- **EXERCISE PROMPT**
Find the line with "D6: schottky BAT54" in the records below. Output exactly from there until after the line with "R4: none -> 33k (3V3, N_5)", without pictures.

- **AVAILABLE DATA**
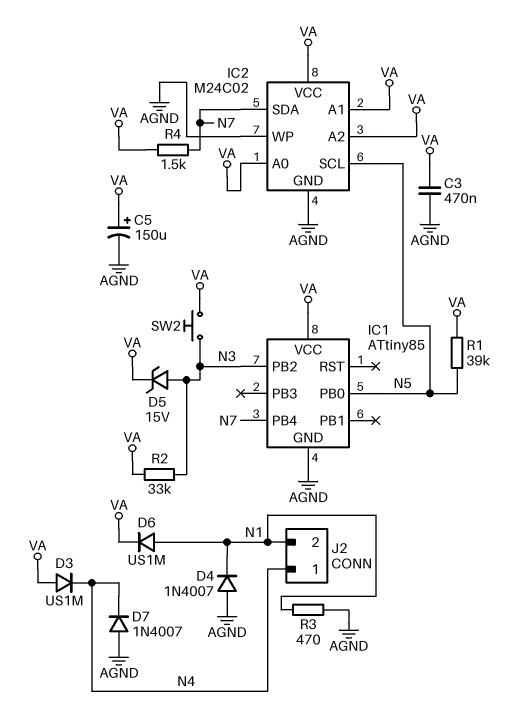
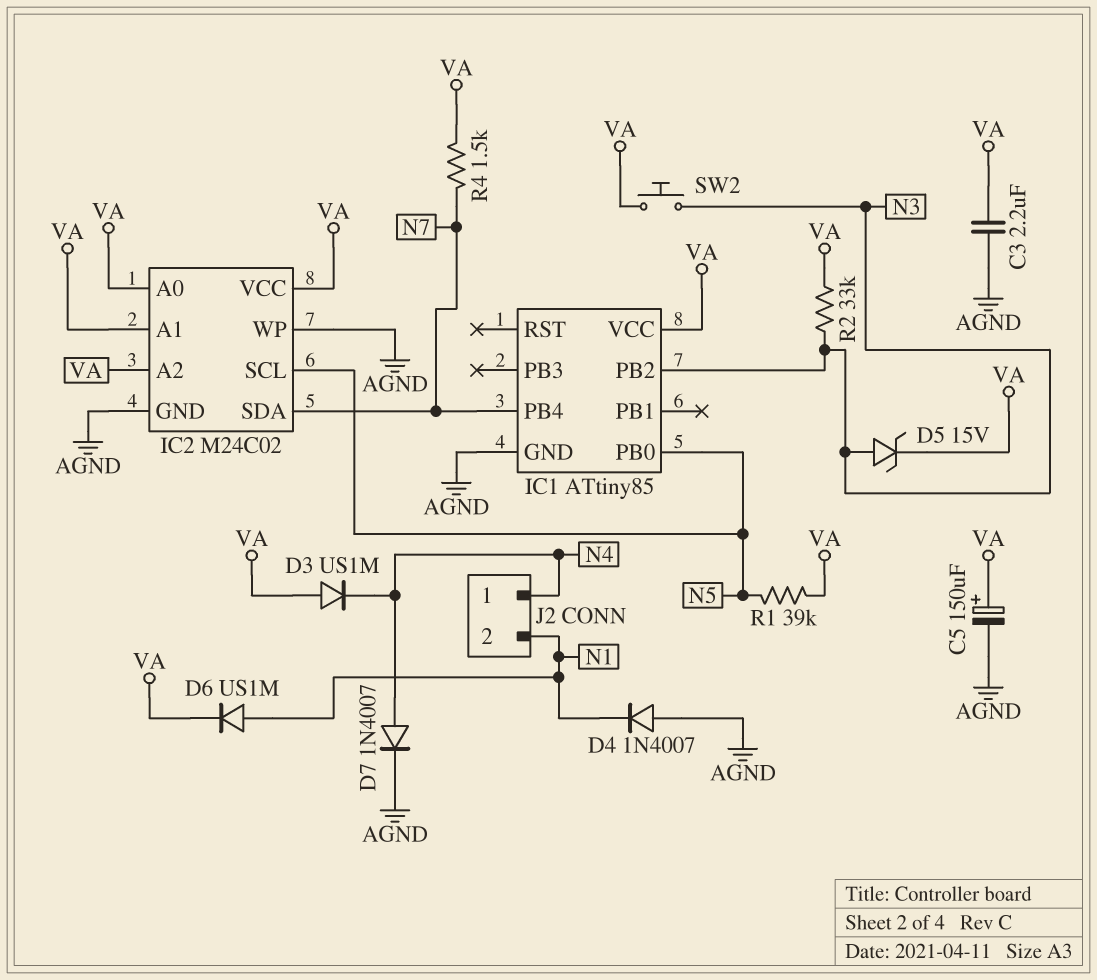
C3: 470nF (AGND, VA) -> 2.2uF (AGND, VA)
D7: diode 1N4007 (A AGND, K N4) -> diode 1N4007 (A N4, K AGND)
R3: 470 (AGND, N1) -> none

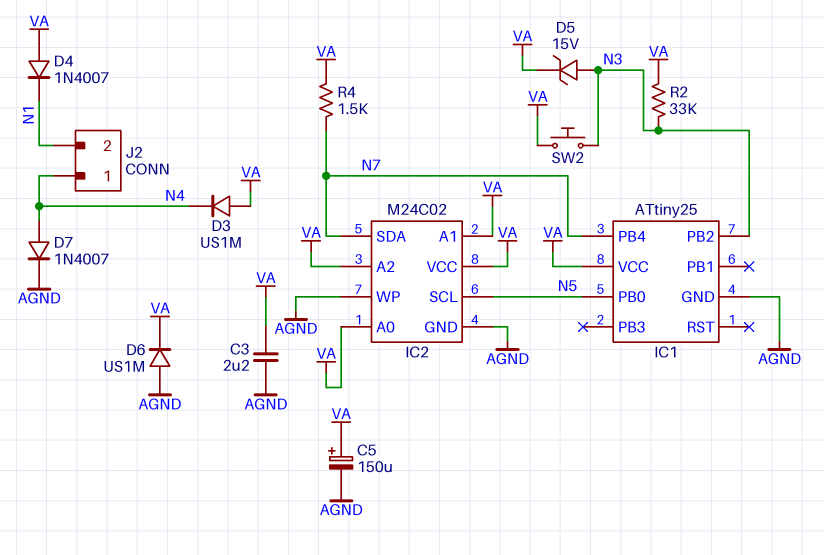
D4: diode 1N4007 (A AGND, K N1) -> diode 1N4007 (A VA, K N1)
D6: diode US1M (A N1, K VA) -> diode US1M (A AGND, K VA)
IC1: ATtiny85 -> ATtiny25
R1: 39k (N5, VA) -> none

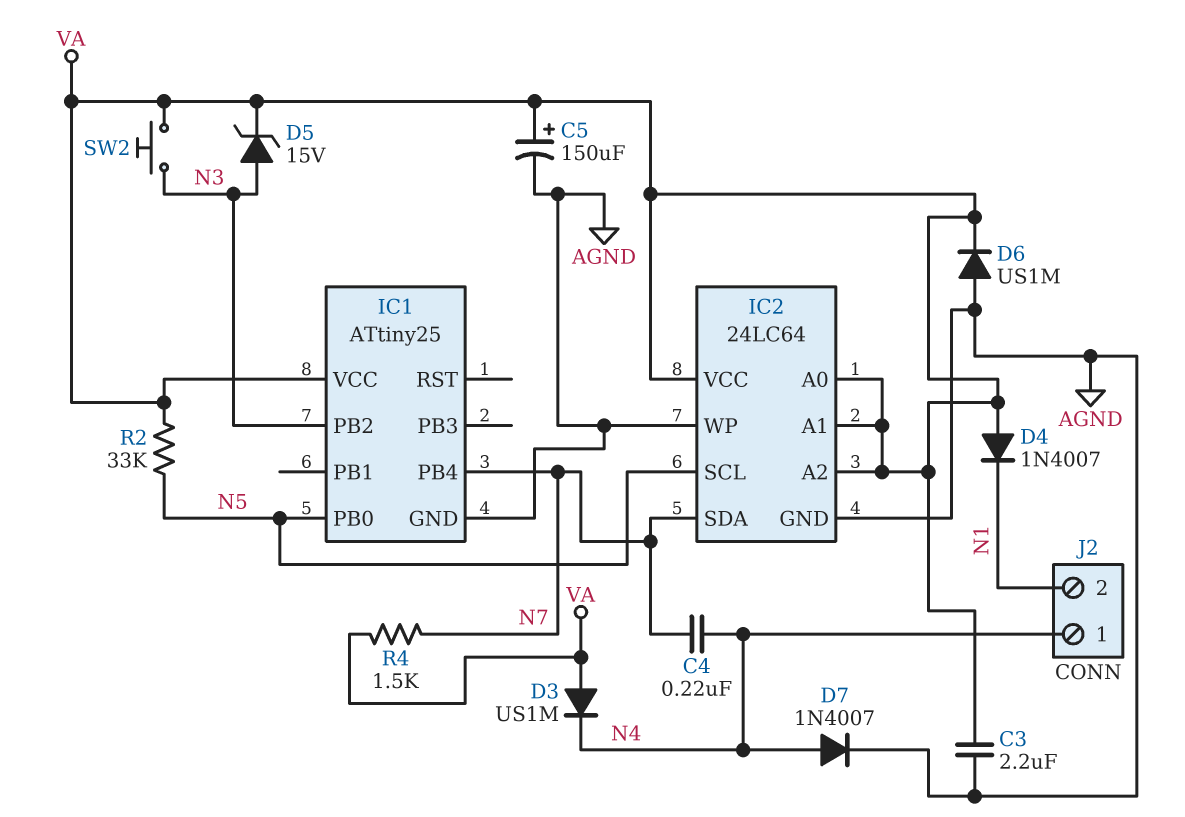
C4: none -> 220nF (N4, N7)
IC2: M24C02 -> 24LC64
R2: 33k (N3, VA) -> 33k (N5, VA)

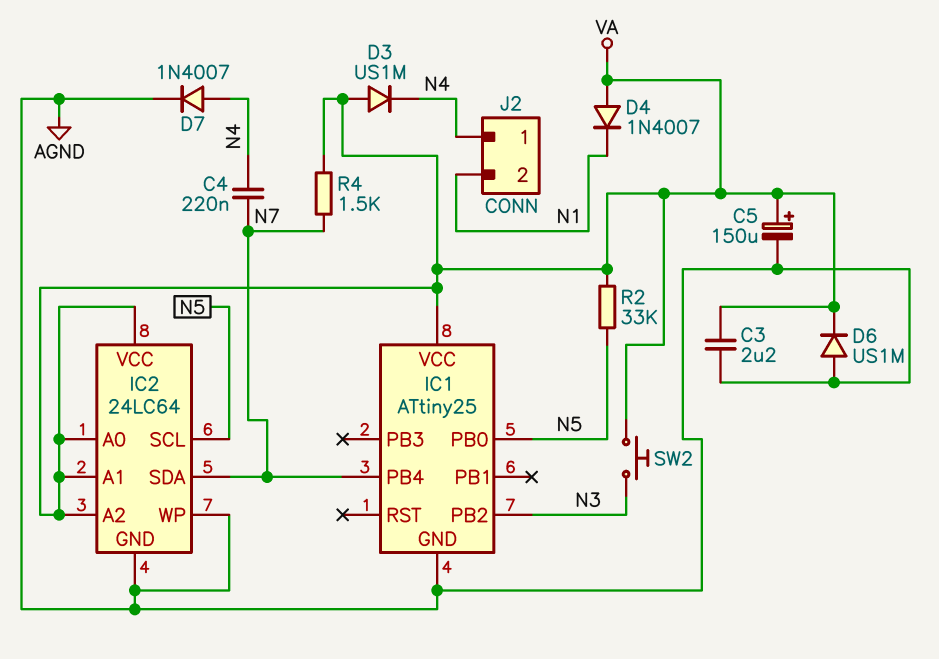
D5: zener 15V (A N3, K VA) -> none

---

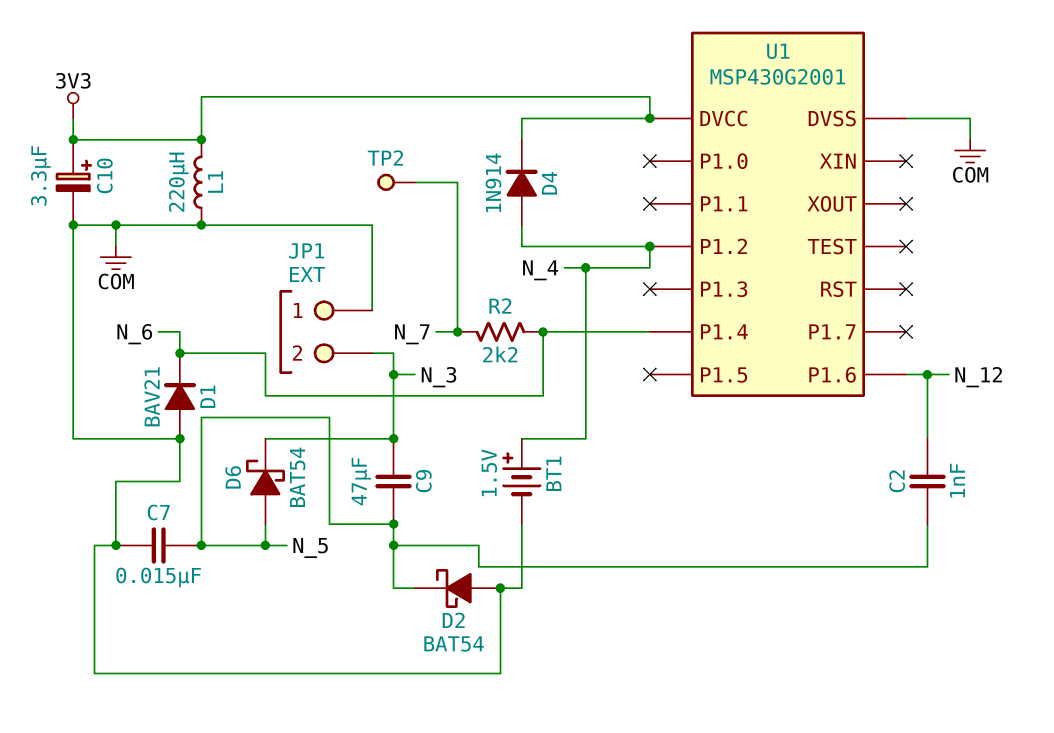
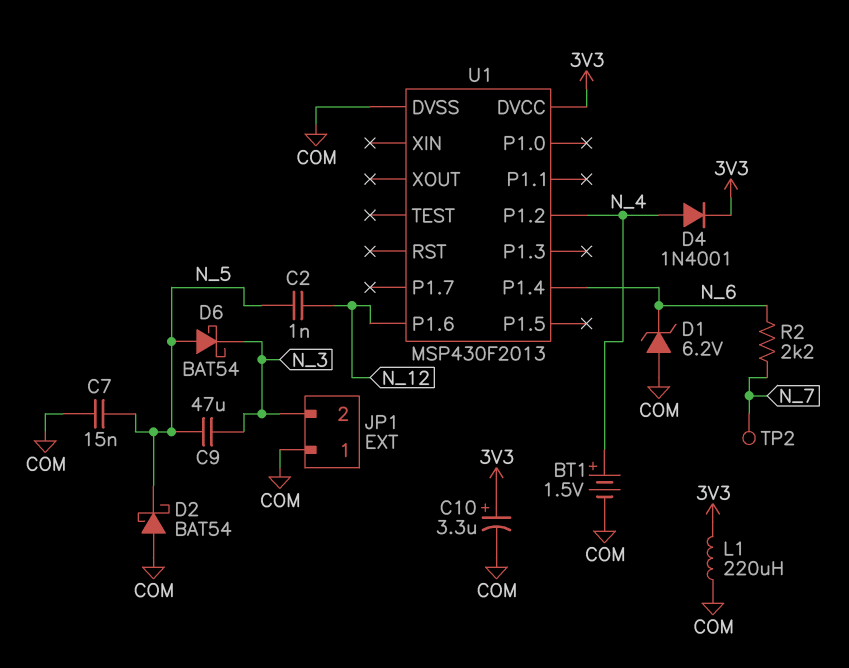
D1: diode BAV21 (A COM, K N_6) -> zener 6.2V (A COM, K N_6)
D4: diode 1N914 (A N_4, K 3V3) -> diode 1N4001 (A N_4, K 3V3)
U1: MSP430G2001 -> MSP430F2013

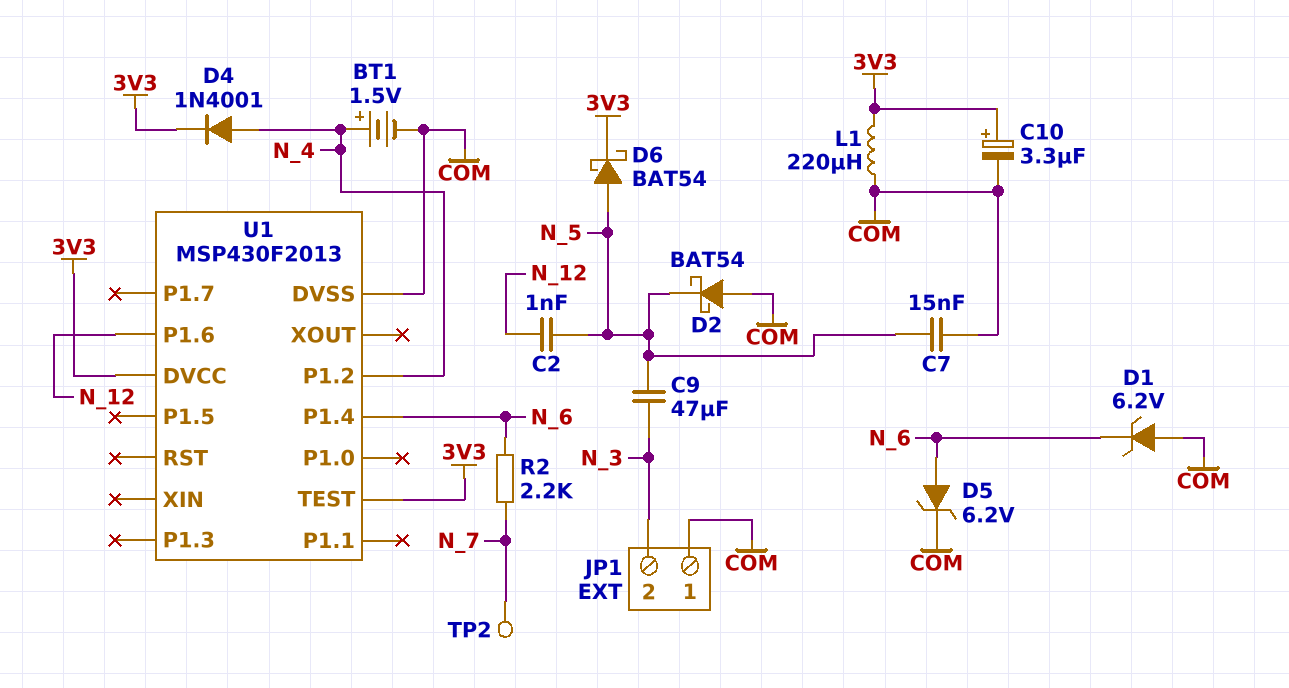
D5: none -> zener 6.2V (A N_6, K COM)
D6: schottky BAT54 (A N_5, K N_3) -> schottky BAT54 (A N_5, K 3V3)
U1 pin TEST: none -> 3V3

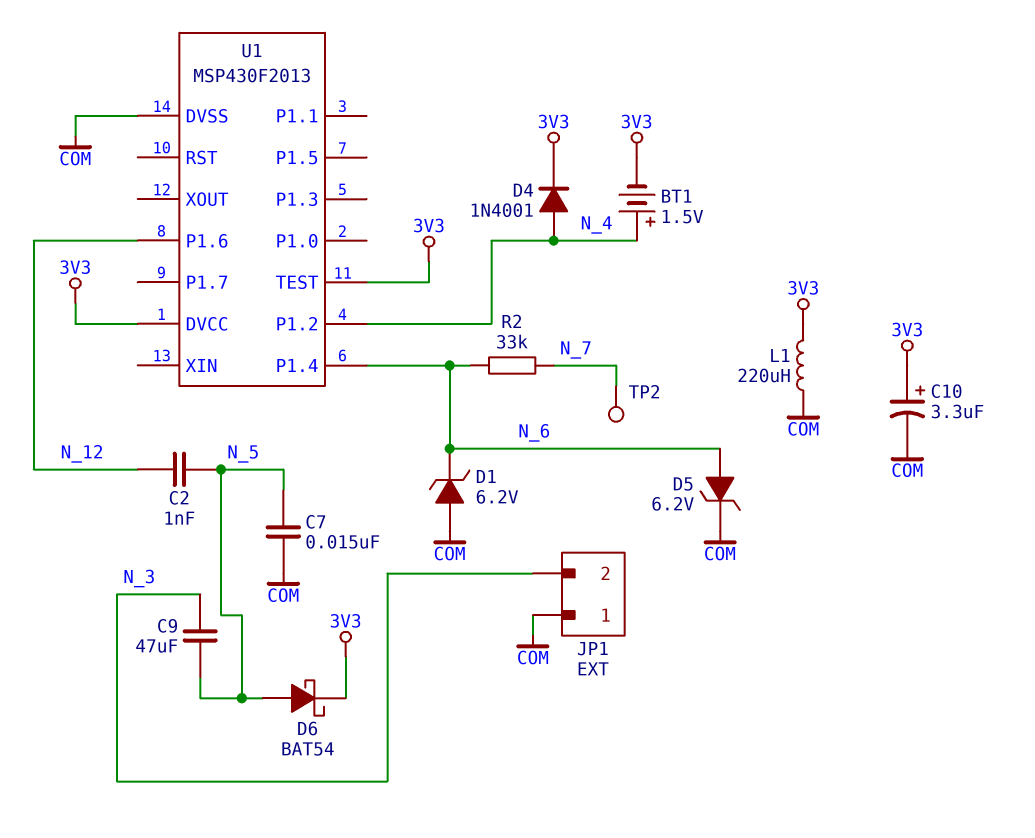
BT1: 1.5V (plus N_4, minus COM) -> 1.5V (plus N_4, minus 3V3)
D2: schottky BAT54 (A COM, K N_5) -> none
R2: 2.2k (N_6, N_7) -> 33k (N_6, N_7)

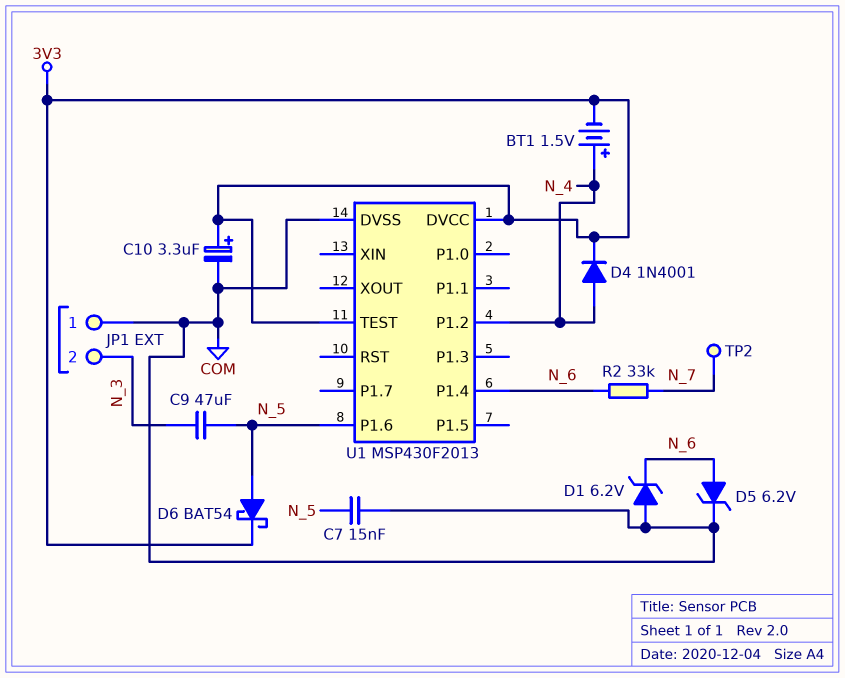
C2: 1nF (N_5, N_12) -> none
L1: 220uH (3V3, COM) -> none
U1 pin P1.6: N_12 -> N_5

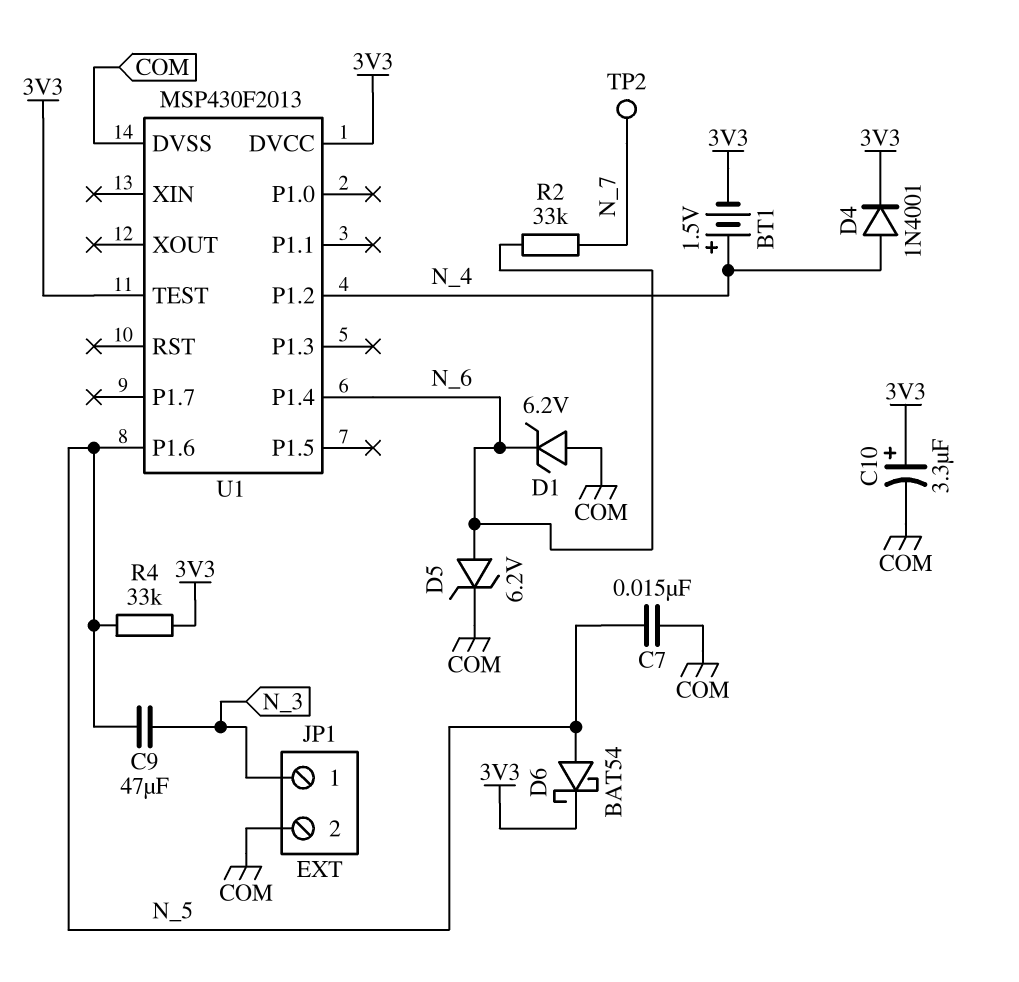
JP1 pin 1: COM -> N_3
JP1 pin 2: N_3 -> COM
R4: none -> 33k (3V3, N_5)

- **WRITTEN SOLUTION**
D6: schottky BAT54 (A N_5, K N_3) -> schottky BAT54 (A N_5, K 3V3)
U1 pin TEST: none -> 3V3

BT1: 1.5V (plus N_4, minus COM) -> 1.5V (plus N_4, minus 3V3)
D2: schottky BAT54 (A COM, K N_5) -> none
R2: 2.2k (N_6, N_7) -> 33k (N_6, N_7)

C2: 1nF (N_5, N_12) -> none
L1: 220uH (3V3, COM) -> none
U1 pin P1.6: N_12 -> N_5

JP1 pin 1: COM -> N_3
JP1 pin 2: N_3 -> COM
R4: none -> 33k (3V3, N_5)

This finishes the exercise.